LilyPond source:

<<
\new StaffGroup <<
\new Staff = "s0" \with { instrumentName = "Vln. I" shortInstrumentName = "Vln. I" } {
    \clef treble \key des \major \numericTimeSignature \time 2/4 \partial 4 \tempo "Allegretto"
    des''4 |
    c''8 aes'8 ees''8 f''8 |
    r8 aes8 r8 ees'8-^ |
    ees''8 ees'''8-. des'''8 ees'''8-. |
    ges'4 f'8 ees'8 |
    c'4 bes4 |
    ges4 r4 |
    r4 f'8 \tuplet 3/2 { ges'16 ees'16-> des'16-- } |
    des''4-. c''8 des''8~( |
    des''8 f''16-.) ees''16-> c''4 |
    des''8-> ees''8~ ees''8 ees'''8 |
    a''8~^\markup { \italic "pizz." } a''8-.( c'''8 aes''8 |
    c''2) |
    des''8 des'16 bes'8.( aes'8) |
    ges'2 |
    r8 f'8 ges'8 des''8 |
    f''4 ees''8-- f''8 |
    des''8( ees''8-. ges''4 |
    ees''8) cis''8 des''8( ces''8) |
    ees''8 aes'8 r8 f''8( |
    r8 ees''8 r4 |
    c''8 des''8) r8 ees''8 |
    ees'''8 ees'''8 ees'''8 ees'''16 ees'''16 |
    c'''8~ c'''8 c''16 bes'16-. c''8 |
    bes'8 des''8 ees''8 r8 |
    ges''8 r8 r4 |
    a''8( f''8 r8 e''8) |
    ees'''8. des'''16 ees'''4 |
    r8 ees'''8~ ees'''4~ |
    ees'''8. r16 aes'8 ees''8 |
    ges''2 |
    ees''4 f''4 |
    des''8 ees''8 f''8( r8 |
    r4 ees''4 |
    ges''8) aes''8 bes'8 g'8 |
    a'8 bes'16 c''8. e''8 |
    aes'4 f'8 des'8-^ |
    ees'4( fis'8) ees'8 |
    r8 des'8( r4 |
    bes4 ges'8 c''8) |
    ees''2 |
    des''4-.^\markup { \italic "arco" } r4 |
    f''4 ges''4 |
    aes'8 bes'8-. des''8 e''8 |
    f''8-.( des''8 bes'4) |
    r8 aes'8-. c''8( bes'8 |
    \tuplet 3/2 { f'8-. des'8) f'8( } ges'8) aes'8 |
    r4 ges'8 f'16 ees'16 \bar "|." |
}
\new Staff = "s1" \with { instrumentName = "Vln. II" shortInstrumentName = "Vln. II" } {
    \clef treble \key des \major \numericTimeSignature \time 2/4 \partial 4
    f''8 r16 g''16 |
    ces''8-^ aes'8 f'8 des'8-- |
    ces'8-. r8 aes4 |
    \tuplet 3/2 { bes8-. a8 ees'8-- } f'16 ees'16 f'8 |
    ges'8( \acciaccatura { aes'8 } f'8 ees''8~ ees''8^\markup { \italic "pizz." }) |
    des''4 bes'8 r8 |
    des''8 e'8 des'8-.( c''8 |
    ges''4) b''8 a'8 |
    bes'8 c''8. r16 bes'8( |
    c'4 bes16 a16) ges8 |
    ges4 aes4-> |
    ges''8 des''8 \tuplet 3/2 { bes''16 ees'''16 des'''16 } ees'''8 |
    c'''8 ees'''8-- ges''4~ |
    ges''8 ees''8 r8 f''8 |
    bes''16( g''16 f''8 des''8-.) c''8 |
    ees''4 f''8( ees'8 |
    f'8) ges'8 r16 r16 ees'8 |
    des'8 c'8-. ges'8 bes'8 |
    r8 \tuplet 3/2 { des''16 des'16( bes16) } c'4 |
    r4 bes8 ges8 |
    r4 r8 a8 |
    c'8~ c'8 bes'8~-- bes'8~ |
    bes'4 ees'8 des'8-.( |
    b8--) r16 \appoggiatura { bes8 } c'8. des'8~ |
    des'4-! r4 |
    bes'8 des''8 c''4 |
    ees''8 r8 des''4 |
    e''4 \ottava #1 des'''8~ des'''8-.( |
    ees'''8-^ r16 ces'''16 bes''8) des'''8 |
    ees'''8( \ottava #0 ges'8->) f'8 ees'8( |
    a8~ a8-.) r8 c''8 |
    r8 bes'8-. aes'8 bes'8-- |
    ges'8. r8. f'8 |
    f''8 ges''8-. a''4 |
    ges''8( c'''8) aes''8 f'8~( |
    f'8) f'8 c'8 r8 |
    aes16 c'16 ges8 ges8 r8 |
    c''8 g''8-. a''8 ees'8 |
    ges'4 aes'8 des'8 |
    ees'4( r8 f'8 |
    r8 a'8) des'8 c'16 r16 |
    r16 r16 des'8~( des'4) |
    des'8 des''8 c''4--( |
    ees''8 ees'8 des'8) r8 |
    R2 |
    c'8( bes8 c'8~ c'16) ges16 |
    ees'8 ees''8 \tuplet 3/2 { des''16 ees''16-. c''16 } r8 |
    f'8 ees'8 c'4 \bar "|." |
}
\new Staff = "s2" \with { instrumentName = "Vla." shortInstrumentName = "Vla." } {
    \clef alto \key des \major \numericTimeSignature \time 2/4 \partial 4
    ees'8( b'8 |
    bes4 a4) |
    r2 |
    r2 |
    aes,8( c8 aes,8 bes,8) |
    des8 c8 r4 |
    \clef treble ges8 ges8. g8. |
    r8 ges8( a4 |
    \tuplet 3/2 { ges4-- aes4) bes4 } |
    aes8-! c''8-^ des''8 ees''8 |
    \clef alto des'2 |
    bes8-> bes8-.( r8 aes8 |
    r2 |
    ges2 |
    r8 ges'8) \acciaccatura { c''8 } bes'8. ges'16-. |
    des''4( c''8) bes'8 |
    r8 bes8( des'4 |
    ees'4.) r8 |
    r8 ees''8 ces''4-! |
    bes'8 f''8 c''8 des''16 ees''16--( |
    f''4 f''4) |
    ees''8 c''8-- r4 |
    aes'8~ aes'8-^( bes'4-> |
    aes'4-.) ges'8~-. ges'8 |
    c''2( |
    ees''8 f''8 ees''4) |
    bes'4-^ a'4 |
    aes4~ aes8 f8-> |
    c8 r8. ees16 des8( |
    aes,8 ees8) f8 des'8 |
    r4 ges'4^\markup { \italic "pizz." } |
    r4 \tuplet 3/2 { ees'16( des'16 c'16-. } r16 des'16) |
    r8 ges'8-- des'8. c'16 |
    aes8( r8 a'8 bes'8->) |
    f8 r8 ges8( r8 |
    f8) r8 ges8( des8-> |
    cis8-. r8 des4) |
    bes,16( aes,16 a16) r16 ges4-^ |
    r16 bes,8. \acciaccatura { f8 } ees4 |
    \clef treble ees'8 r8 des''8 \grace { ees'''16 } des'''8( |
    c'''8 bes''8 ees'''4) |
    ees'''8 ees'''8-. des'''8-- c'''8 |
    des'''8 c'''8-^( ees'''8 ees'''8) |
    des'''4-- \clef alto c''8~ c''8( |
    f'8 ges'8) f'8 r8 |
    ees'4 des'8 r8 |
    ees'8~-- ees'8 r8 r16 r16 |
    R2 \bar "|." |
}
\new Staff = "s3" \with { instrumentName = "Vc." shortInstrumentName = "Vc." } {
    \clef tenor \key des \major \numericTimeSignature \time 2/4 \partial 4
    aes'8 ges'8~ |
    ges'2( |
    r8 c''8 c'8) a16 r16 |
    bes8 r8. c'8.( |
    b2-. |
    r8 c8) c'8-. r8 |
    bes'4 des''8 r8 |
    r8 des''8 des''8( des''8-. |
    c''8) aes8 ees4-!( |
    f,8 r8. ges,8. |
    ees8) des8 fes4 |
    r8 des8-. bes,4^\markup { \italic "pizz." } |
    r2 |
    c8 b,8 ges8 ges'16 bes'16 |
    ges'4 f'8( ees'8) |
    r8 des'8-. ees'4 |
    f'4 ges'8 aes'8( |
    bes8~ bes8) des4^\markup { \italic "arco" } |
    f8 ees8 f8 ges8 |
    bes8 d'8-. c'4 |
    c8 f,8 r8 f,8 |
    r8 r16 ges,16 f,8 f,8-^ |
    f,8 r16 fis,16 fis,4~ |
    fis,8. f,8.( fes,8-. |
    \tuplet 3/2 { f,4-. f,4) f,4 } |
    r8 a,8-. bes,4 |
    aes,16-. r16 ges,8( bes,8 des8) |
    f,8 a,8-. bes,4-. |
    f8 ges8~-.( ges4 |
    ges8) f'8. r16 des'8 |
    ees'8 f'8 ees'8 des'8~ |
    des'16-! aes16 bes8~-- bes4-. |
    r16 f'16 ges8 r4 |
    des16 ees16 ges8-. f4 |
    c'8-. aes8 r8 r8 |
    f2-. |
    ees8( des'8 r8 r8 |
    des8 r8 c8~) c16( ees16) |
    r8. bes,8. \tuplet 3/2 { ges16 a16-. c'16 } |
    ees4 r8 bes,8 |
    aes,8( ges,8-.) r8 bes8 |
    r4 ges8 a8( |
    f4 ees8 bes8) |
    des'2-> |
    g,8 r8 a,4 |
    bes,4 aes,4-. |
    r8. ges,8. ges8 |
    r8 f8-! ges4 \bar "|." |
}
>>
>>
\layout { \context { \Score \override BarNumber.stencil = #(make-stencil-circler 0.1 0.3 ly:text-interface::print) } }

***

• SET EXERCISE: Count the lines in the records above that contain the string "ottava", treating uppercase and lowercase as different. Give only the number.

• FINISHED EXERCISE: 2